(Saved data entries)
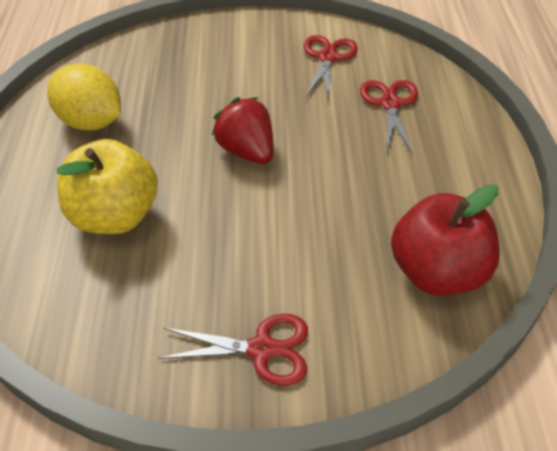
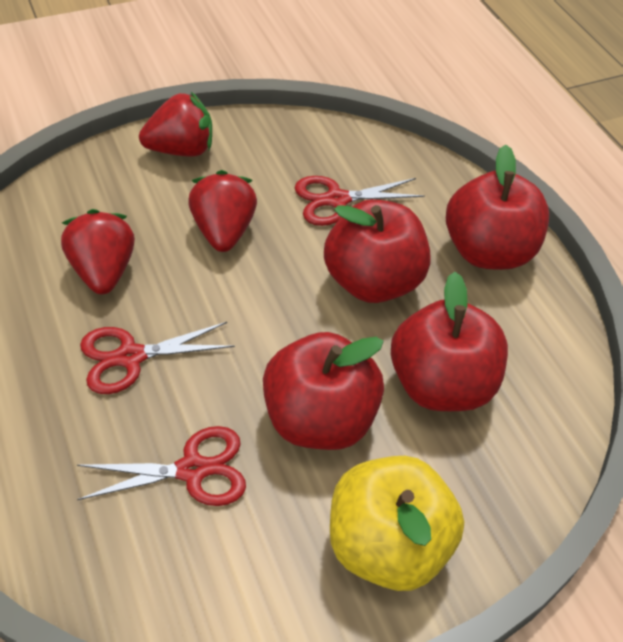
red apple: [391,184,500,296] = 1 -> [263,332,384,450] [324,199,431,303] [391,272,508,411] [446,145,549,270] = 4
red strawberry: [212,97,273,164] = 1 -> [61,209,135,294] [139,92,212,157] [188,170,257,252] = 3
yellow lemon: [47,64,121,131] = 1 -> none = 0

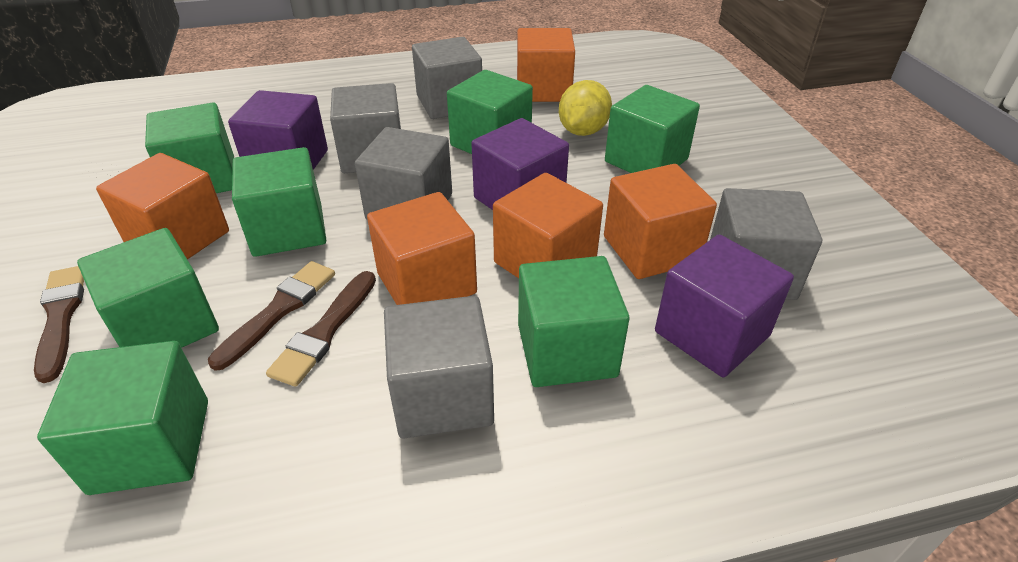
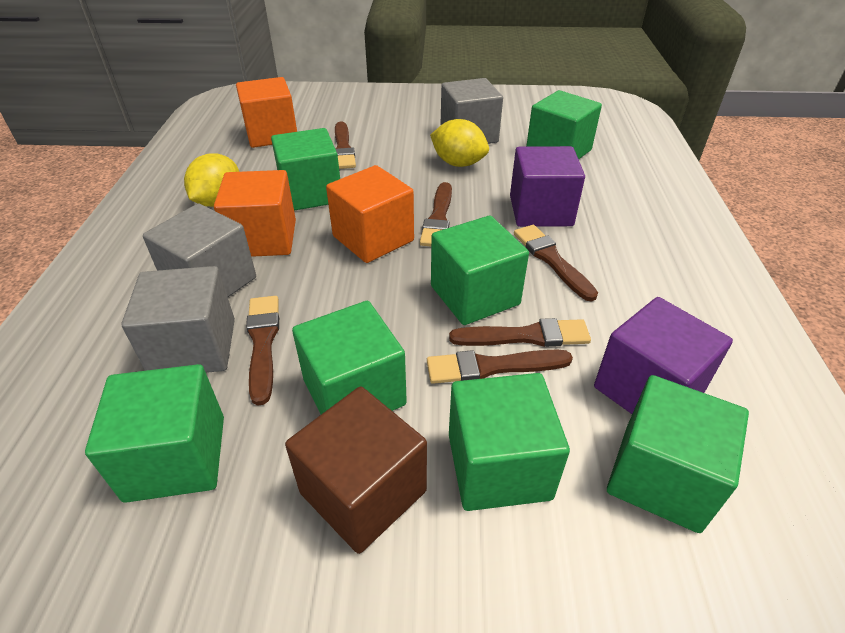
brown brush: [34,266,84,383] [208,261,335,371] [266,271,376,387] = 3 -> [246,296,279,406] [335,122,356,169] [420,182,452,247] [427,350,573,384] [449,318,591,347] [514,225,598,301] = 6
brown cube: none = 0 -> [285,387,427,554] = 1
grey cube: [330,83,401,173] [355,127,452,219] [384,296,494,438] [412,37,482,119] [710,188,822,300] = 5 -> [122,266,235,373] [143,203,256,297] [440,78,503,144] = 3
orange cube: [96,153,229,260] [367,192,477,305] [493,173,603,278] [517,28,575,102] [604,164,717,279] = 5 -> [214,170,296,257] [236,77,297,148] [326,165,414,263] = 3
purple cube: [228,90,328,170] [471,118,569,210] [655,234,794,377] = 3 -> [510,146,585,227] [594,297,733,414] = 2
yellow lemon: [559,80,612,136] = 1 -> [184,153,239,207] [430,119,489,167] = 2

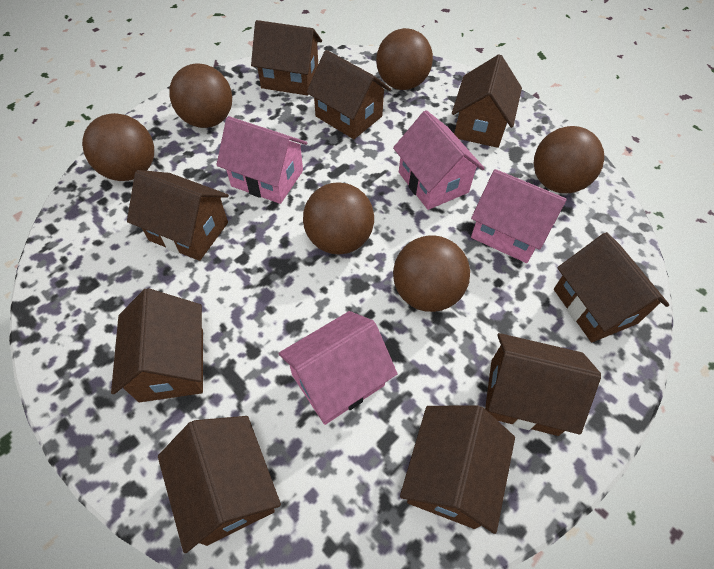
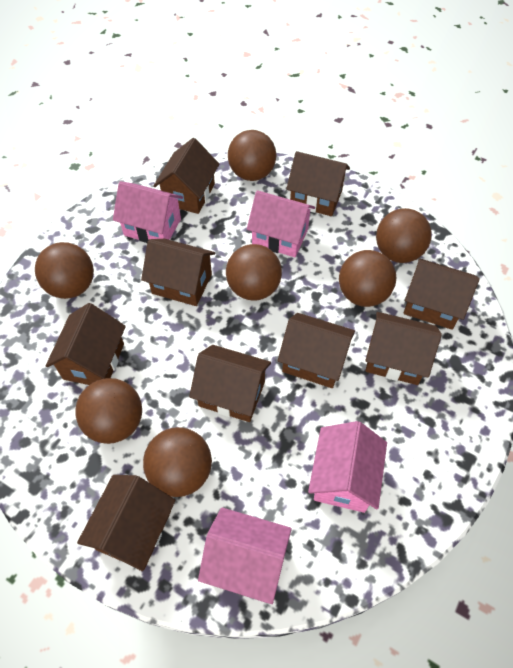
brown ball: [82,113,154,181] [169,63,232,128] [303,182,374,255] [376,28,433,90] [393,235,470,312] [534,126,604,193] = 6 -> [35,242,94,299] [75,378,142,444] [143,427,212,497] [226,244,282,301] [228,130,276,181] [339,250,396,307] [376,208,432,263] = 7

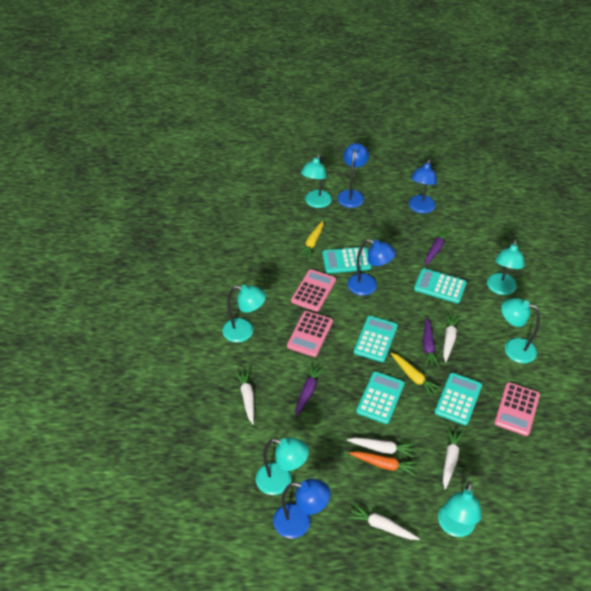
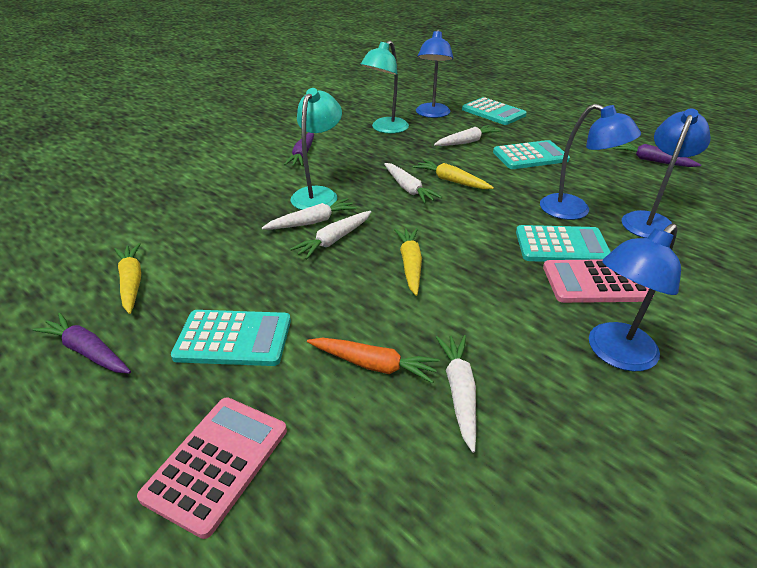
pink calculator: [287,311,333,357] [291,269,336,312] [494,382,540,436] = 3 -> [137,397,287,539] [543,259,653,303] = 2
turquoise calculator: [322,247,371,273] [354,316,398,362] [356,371,405,424] [414,268,467,303] [435,373,482,425] = 5 -> [171,310,291,366] [462,97,527,125] [493,140,570,169] [516,225,611,262] = 4
turquoise lamp: [222,285,266,343] [256,437,309,495] [301,154,332,208] [438,481,482,537] [487,239,525,295] [501,298,540,363] = 6 -> [290,88,342,210] [360,40,409,133] = 2
yellow carrot: [298,221,324,259] [391,353,442,397] = 2 -> [114,243,141,314] [394,228,422,296] [413,159,494,189] = 3

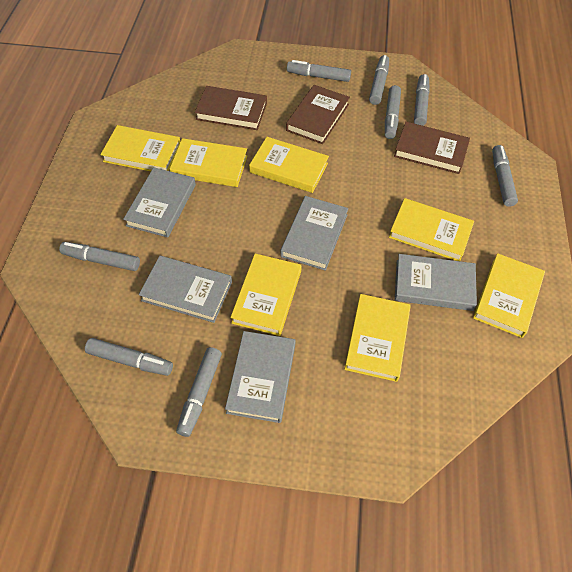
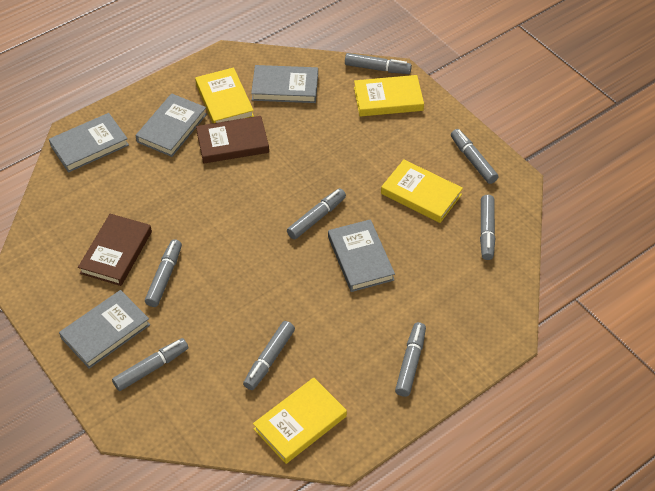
brown book: [195,86,267,130] [286,85,350,144] [394,122,470,174] = 3 -> [78,214,152,286] [196,116,269,164] = 2
yellow book: [100,125,180,171] [170,138,248,187] [230,254,302,336] [249,137,329,193] [345,294,411,382] [389,198,474,261] [473,253,545,338] = 7 -> [195,67,254,123] [253,377,347,464] [354,75,424,116] [381,160,463,223] = 4

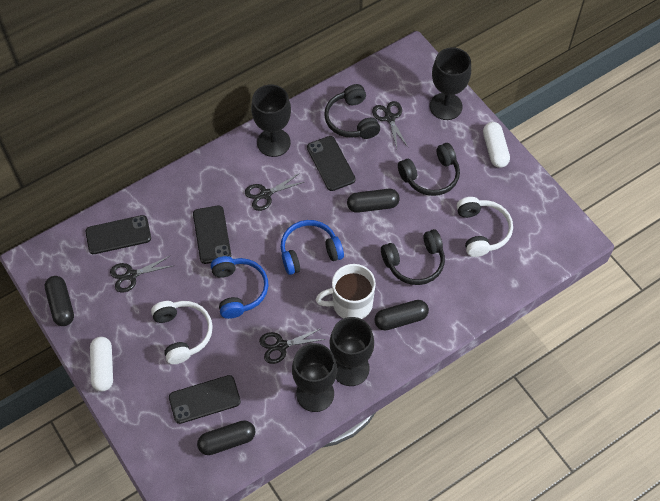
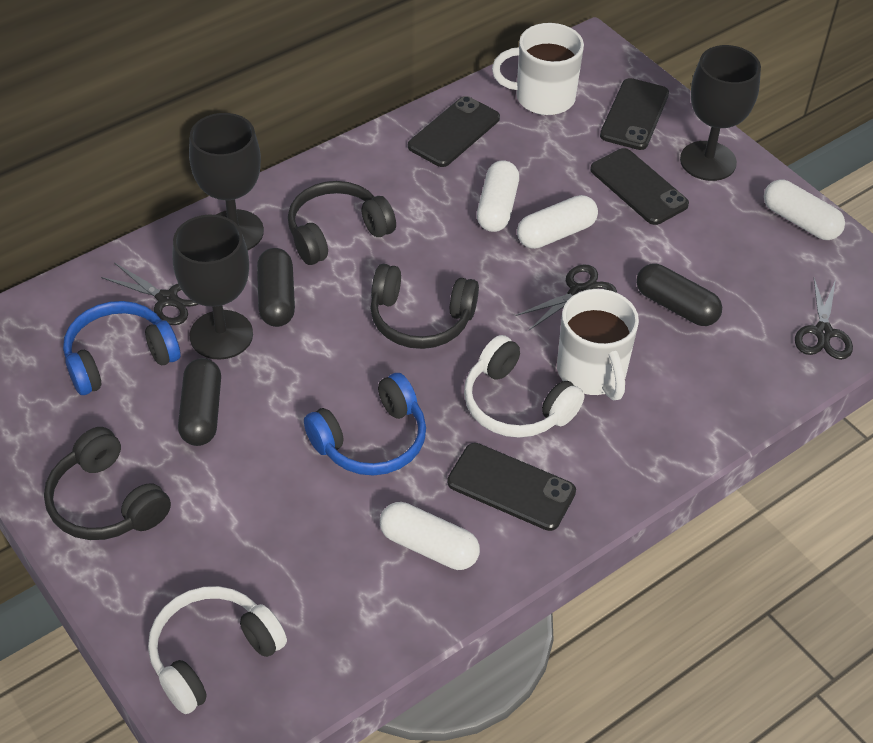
black capsule: [45,276,74,326] [197,420,255,455] [347,189,400,213] [374,300,429,330] = 4 -> [178,358,221,446] [257,248,295,327] [636,264,722,326] = 3
black goblet: [251,84,291,157] [292,343,337,412] [330,317,374,386] [430,47,471,120] = 4 -> [173,214,253,360] [189,113,264,250] [680,45,761,181] = 3
black scissors: [110,256,172,293] [245,173,304,211] [259,328,325,364] [372,101,408,148] = 4 -> [101,263,198,325] [515,264,617,330] [795,278,853,360] = 3
white capsule: [90,337,113,392] [483,122,510,168] = 2 -> [380,502,480,570] [477,160,519,232] [517,195,598,249] [764,179,845,240] = 4
white mug: [316,264,376,319] = 1 -> [492,23,584,115] [557,289,639,400] = 2

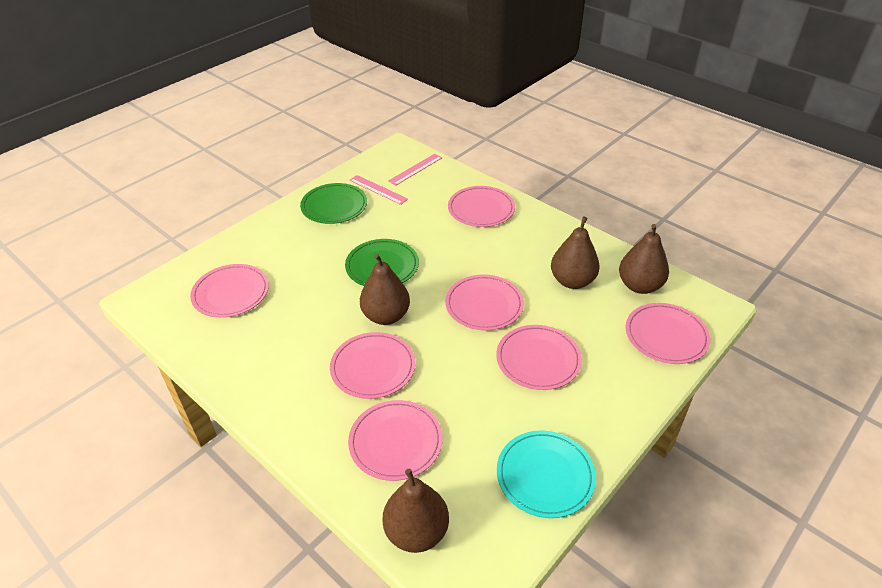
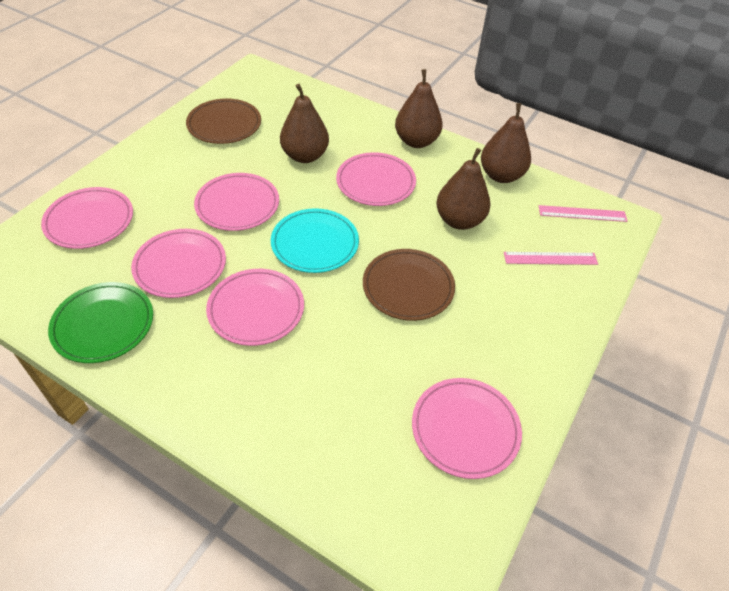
brown plate: none = 0 -> [186,98,261,144] [363,249,455,321] = 2
green plate: [300,183,367,224] [345,239,419,286] = 2 -> [48,282,153,363] = 1
pink plate: [190,264,269,318] [330,332,416,399] [348,400,443,481] [445,274,524,331] [448,186,515,227] [496,325,582,390] [625,303,710,364] = 7 -> [41,187,133,249] [131,229,226,298] [194,173,279,231] [206,269,304,346] [336,152,416,206] [412,378,522,479] = 6

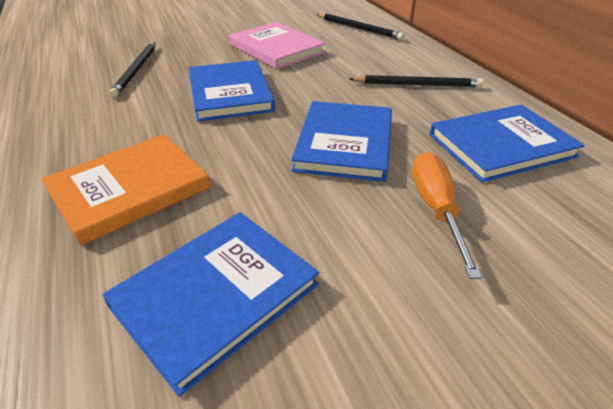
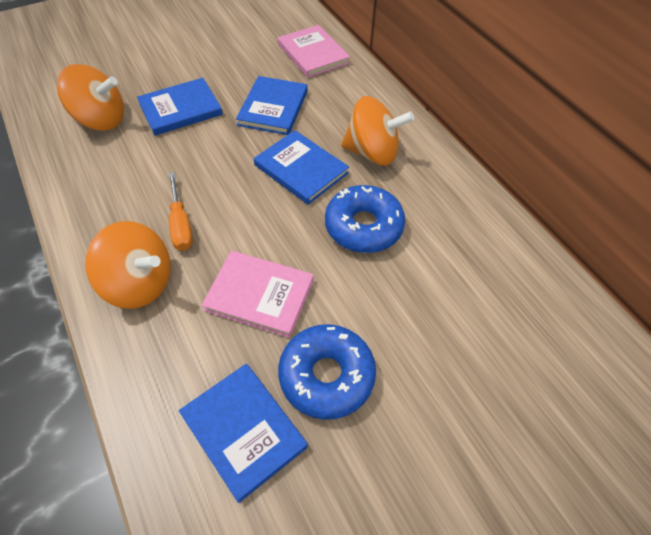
black pencil: [109,42,156,98] [316,13,404,40] [349,75,484,87] = 3 -> none = 0
blue donut: none = 0 -> [278,324,376,420] [325,185,405,253] = 2
orange book: [42,134,210,245] = 1 -> none = 0
orange spinning top: none = 0 -> [57,64,124,131] [85,221,171,309] [341,96,414,165] = 3
pink book: [229,22,325,69] = 1 -> [202,251,314,338] [278,25,350,78] = 2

# [Task prompt]
Exactly as they appear above, give the records again, without their pictures.

# [Exercise result]
red apple: [391,184,500,296] = 1 -> [263,332,384,450] [324,199,431,303] [391,272,508,411] [446,145,549,270] = 4
red strawberry: [212,97,273,164] = 1 -> [61,209,135,294] [139,92,212,157] [188,170,257,252] = 3
yellow lemon: [47,64,121,131] = 1 -> none = 0

brown brush: [34,266,84,383] [208,261,335,371] [266,271,376,387] = 3 -> [246,296,279,406] [335,122,356,169] [420,182,452,247] [427,350,573,384] [449,318,591,347] [514,225,598,301] = 6
brown cube: none = 0 -> [285,387,427,554] = 1
grey cube: [330,83,401,173] [355,127,452,219] [384,296,494,438] [412,37,482,119] [710,188,822,300] = 5 -> [122,266,235,373] [143,203,256,297] [440,78,503,144] = 3
orange cube: [96,153,229,260] [367,192,477,305] [493,173,603,278] [517,28,575,102] [604,164,717,279] = 5 -> [214,170,296,257] [236,77,297,148] [326,165,414,263] = 3
purple cube: [228,90,328,170] [471,118,569,210] [655,234,794,377] = 3 -> [510,146,585,227] [594,297,733,414] = 2
yellow lemon: [559,80,612,136] = 1 -> [184,153,239,207] [430,119,489,167] = 2

brown ball: [82,113,154,181] [169,63,232,128] [303,182,374,255] [376,28,433,90] [393,235,470,312] [534,126,604,193] = 6 -> [35,242,94,299] [75,378,142,444] [143,427,212,497] [226,244,282,301] [228,130,276,181] [339,250,396,307] [376,208,432,263] = 7

pink calculator: [287,311,333,357] [291,269,336,312] [494,382,540,436] = 3 -> [137,397,287,539] [543,259,653,303] = 2
turquoise calculator: [322,247,371,273] [354,316,398,362] [356,371,405,424] [414,268,467,303] [435,373,482,425] = 5 -> [171,310,291,366] [462,97,527,125] [493,140,570,169] [516,225,611,262] = 4
turquoise lamp: [222,285,266,343] [256,437,309,495] [301,154,332,208] [438,481,482,537] [487,239,525,295] [501,298,540,363] = 6 -> [290,88,342,210] [360,40,409,133] = 2
yellow carrot: [298,221,324,259] [391,353,442,397] = 2 -> [114,243,141,314] [394,228,422,296] [413,159,494,189] = 3

brown book: [195,86,267,130] [286,85,350,144] [394,122,470,174] = 3 -> [78,214,152,286] [196,116,269,164] = 2
yellow book: [100,125,180,171] [170,138,248,187] [230,254,302,336] [249,137,329,193] [345,294,411,382] [389,198,474,261] [473,253,545,338] = 7 -> [195,67,254,123] [253,377,347,464] [354,75,424,116] [381,160,463,223] = 4

black capsule: [45,276,74,326] [197,420,255,455] [347,189,400,213] [374,300,429,330] = 4 -> [178,358,221,446] [257,248,295,327] [636,264,722,326] = 3
black goblet: [251,84,291,157] [292,343,337,412] [330,317,374,386] [430,47,471,120] = 4 -> [173,214,253,360] [189,113,264,250] [680,45,761,181] = 3
black scissors: [110,256,172,293] [245,173,304,211] [259,328,325,364] [372,101,408,148] = 4 -> [101,263,198,325] [515,264,617,330] [795,278,853,360] = 3
white capsule: [90,337,113,392] [483,122,510,168] = 2 -> [380,502,480,570] [477,160,519,232] [517,195,598,249] [764,179,845,240] = 4
white mug: [316,264,376,319] = 1 -> [492,23,584,115] [557,289,639,400] = 2

brown plate: none = 0 -> [186,98,261,144] [363,249,455,321] = 2
green plate: [300,183,367,224] [345,239,419,286] = 2 -> [48,282,153,363] = 1
pink plate: [190,264,269,318] [330,332,416,399] [348,400,443,481] [445,274,524,331] [448,186,515,227] [496,325,582,390] [625,303,710,364] = 7 -> [41,187,133,249] [131,229,226,298] [194,173,279,231] [206,269,304,346] [336,152,416,206] [412,378,522,479] = 6

black pencil: [109,42,156,98] [316,13,404,40] [349,75,484,87] = 3 -> none = 0
blue donut: none = 0 -> [278,324,376,420] [325,185,405,253] = 2
orange book: [42,134,210,245] = 1 -> none = 0
orange spinning top: none = 0 -> [57,64,124,131] [85,221,171,309] [341,96,414,165] = 3
pink book: [229,22,325,69] = 1 -> [202,251,314,338] [278,25,350,78] = 2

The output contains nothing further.